→ **DATA FOR ANALYSIS**:
###

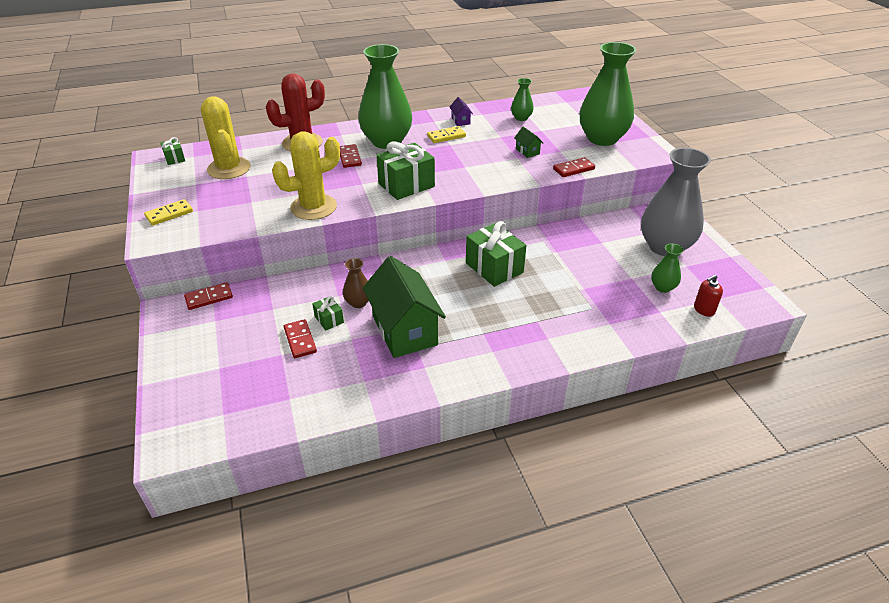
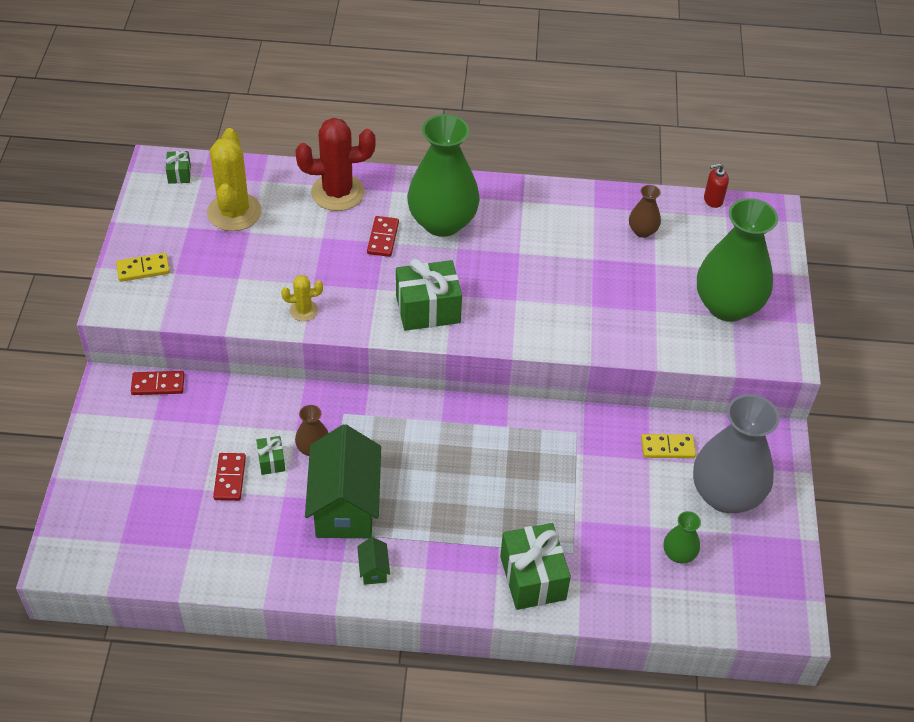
camera: 20 degrees right, 10 degrees up
yellow cactus [272,131,340,220] -> yellow cactus [281,275,323,321], size x0.49
yellow domino [427,126,466,143] -> yellow domino moved to [641,434,696,458]
purple house [450,97,473,126] -> none
green gift [466,221,526,287] -> green gift moved to [500,523,571,610]
green vase [511,78,534,121] -> brown vase [629,185,661,238]
green house [514,127,543,158] -> green house moved to [357,537,390,585]
red domino [553,157,595,177] -> none
red soap dispenser [694,274,723,317] -> red soap dispenser moved to [704,163,729,208]

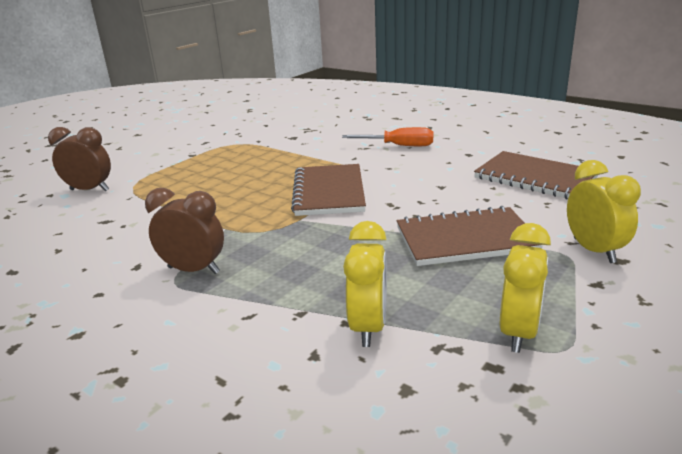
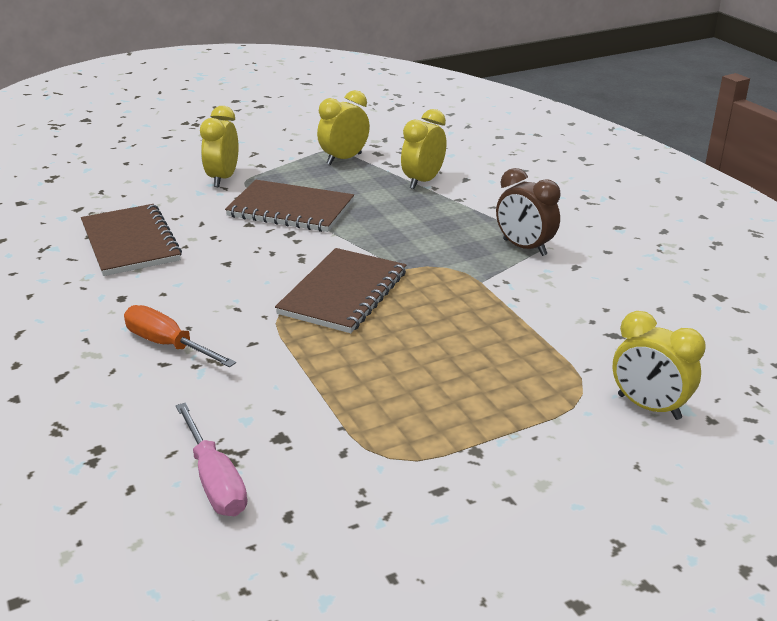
camera: 155 degrees left, 5 degrees up
brown clock [48,127,111,191] -> yellow clock [612,311,706,420]
none -> pink screwdriver [176,402,247,516]

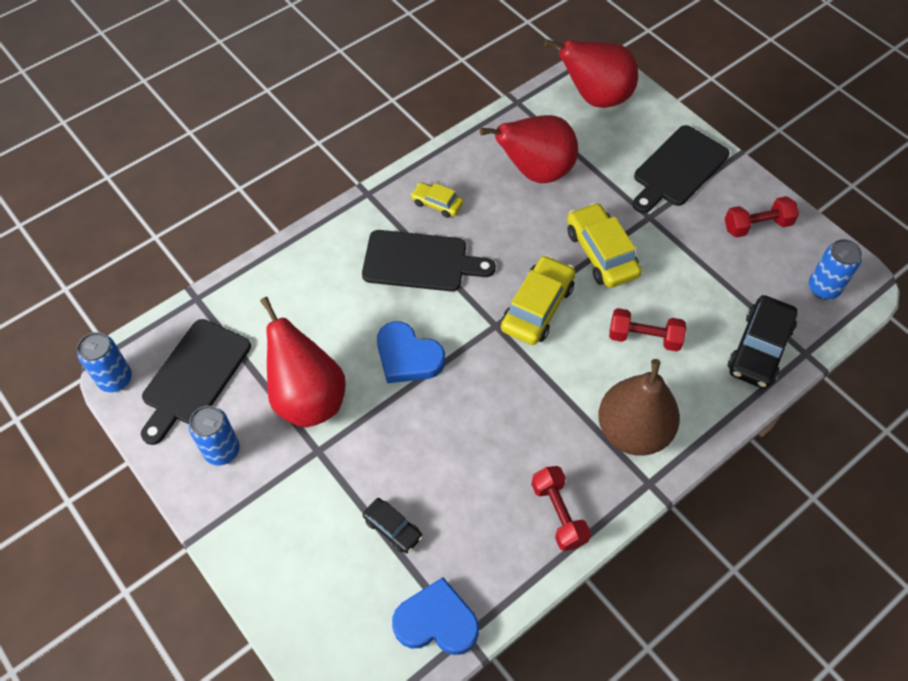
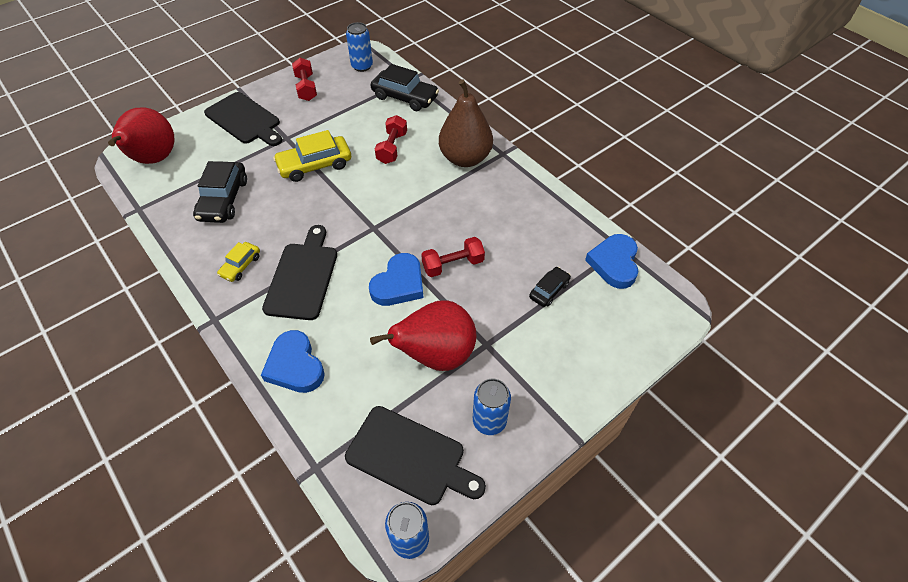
camera: 90 degrees left, 5 degrees down
red pear [480,115,578,183] -> black car [193,161,247,223]
yellow car [501,255,576,345] -> none
red dumbbell [531,466,591,551] -> red dumbbell moved to [421,237,485,277]
none -> blue heart [261,330,325,393]

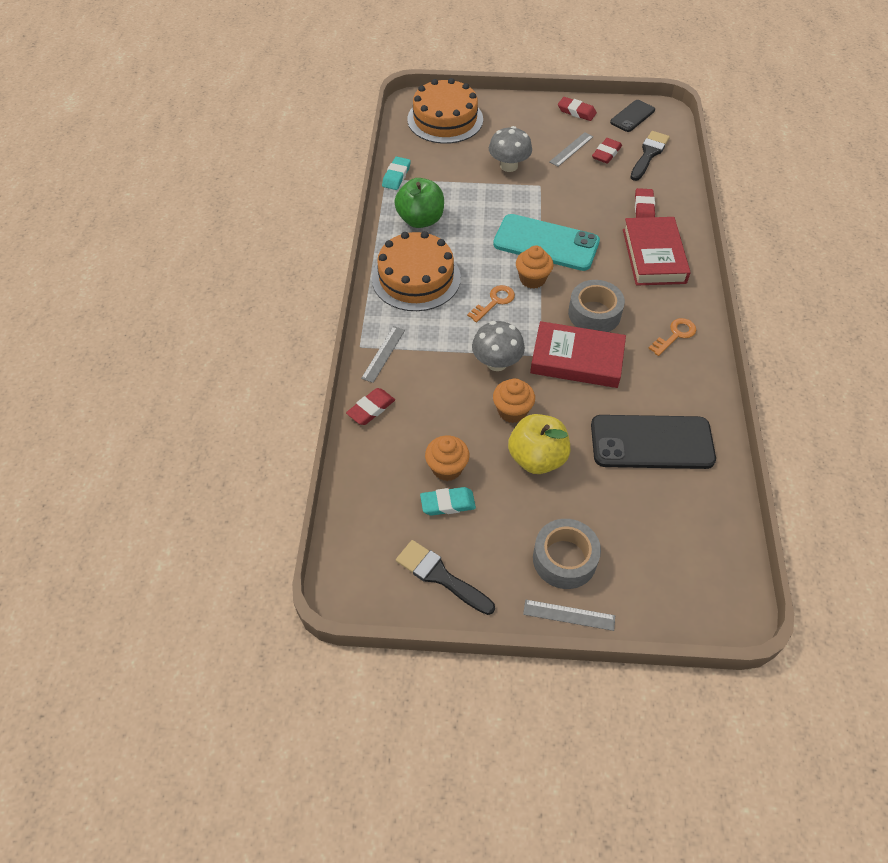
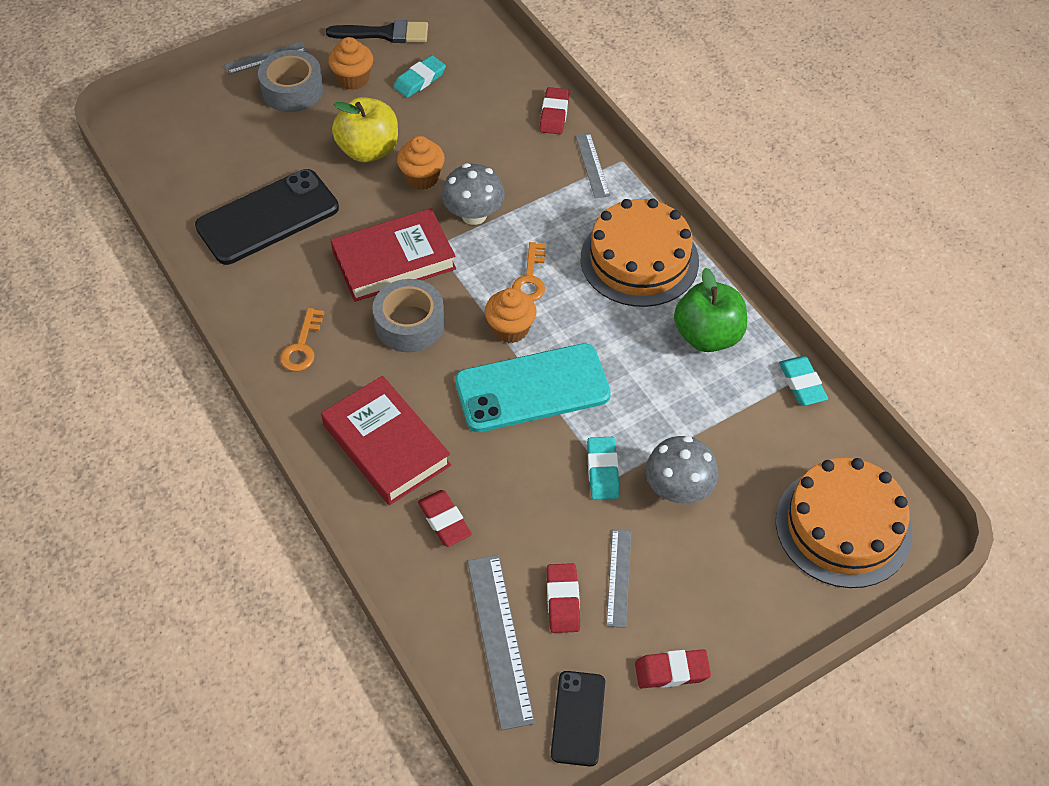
camera: 145 degrees right, 0 degrees up
orange cupcake [425,436,469,481] -> orange cupcake moved to [328,37,373,90]
black brush [630,131,670,181] -> grey ruler [467,555,535,730]
none -> turquoise eraser [587,437,620,499]

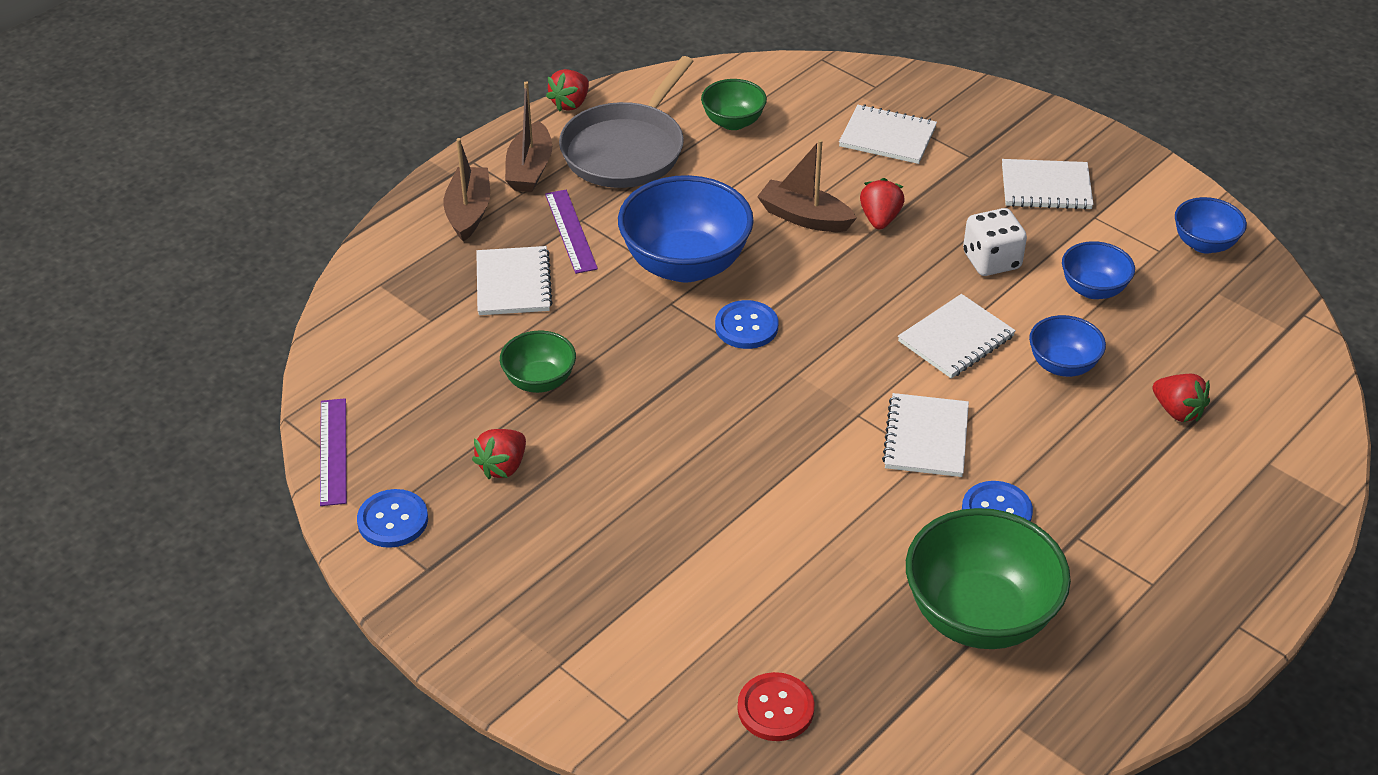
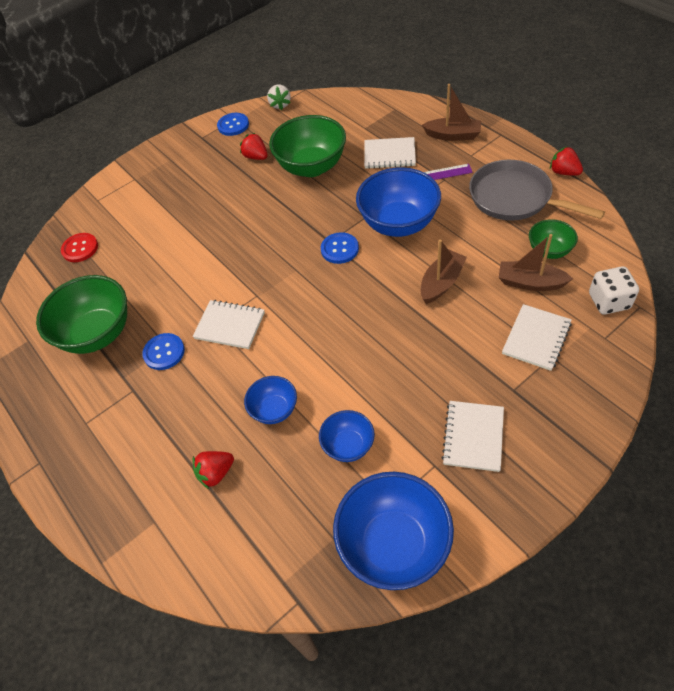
camera: 105 degrees right, 10 degrees up
purple ruler [320,398,347,506] -> white strawberry [267,85,291,110]
green bowl [500,330,576,393] -> green bowl [269,115,346,177], size x1.88
brown boat [505,81,552,192] -> brown boat moved to [498,234,573,291]
red strawberry [860,178,905,230] -> none
white notebook [898,294,1016,379] -> none
white dice [963,208,1027,276] -> white dice moved to [589,266,639,314]
blue bowl [1175,197,1247,254] -> blue bowl [333,472,454,590], size x1.88

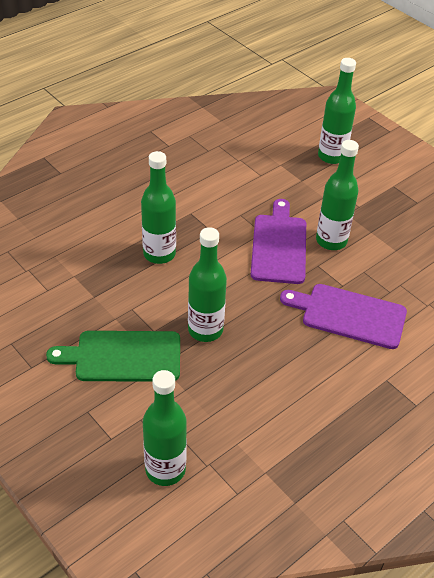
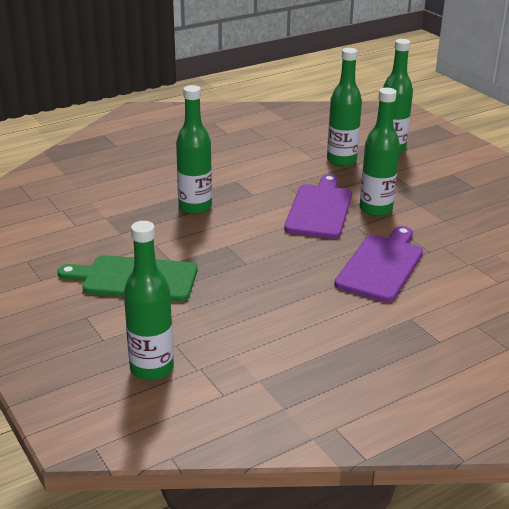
camera: 10 degrees right, 15 degrees down
green bottle [188,227,227,342] -> green bottle moved to [327,48,362,166]
purple cutting board [280,284,407,349] -> purple cutting board turned 90 degrees clockwise [334,226,423,302]

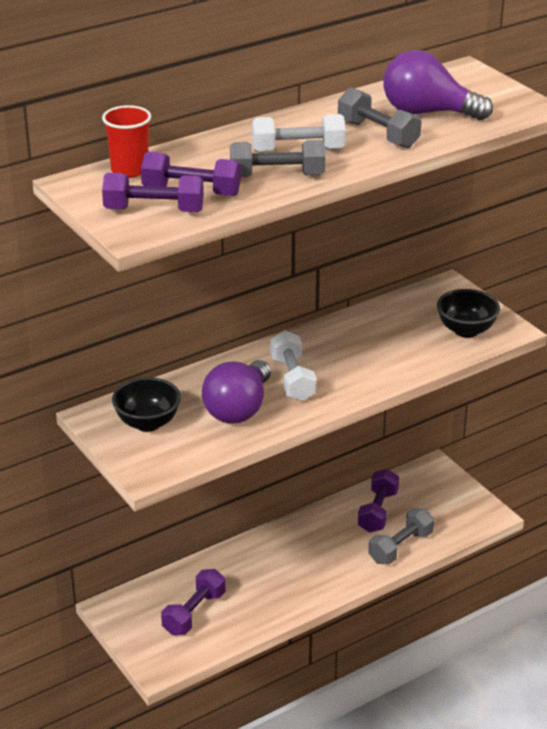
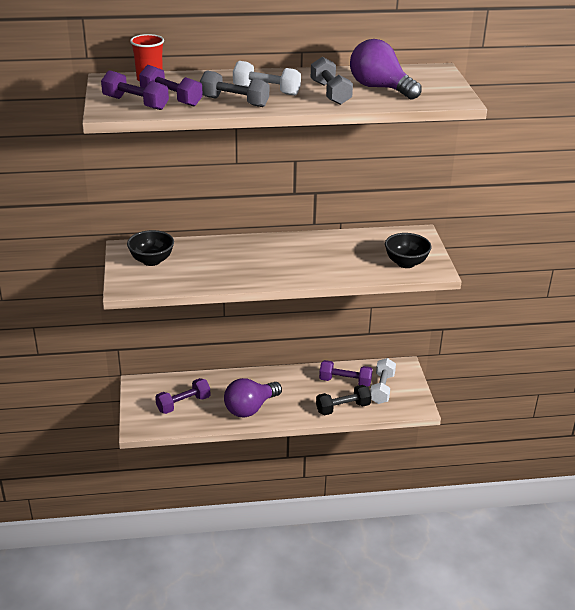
camera: 25 degrees right, 0 degrees up
purple light bulb [202,360,271,424] -> purple light bulb moved to [224,378,282,417]
white dumbbell [270,331,317,401] -> white dumbbell moved to [370,358,396,404]
purple dumbbell [358,469,399,533] -> purple dumbbell turned 60 degrees clockwise [319,360,373,387]
grey dumbbell [368,508,434,565] -> black dumbbell [316,385,372,415]

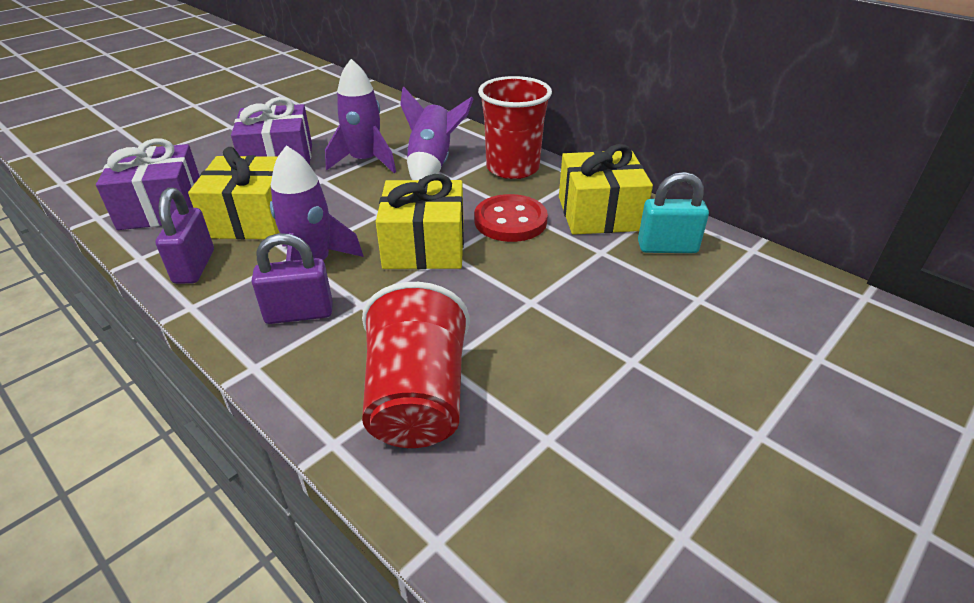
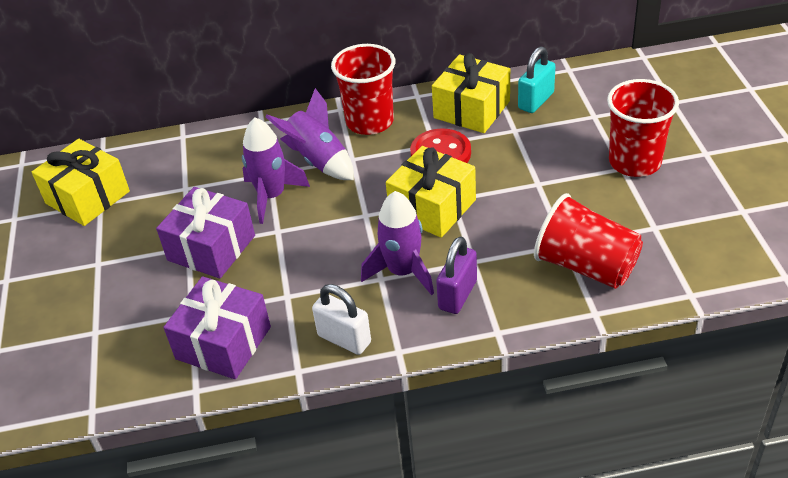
camera: 50 degrees left, 5 degrees up
purple padlock [156,187,214,284] -> white padlock [312,284,371,355]
yellow gift [188,147,279,239] -> yellow gift moved to [32,139,130,226]
none -> red cup [607,79,679,177]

###

→ **WORK TASK**: When you reach the line holding "brown boat [505,81,552,192]" in the records above, begin reproducing exactly, stop after the line holding "white dice [963,208,1027,276]", and output nothing else.

→ **OUTPUT OF THE TASK**:
brown boat [505,81,552,192] -> brown boat moved to [498,234,573,291]
red strawberry [860,178,905,230] -> none
white notebook [898,294,1016,379] -> none
white dice [963,208,1027,276] -> white dice moved to [589,266,639,314]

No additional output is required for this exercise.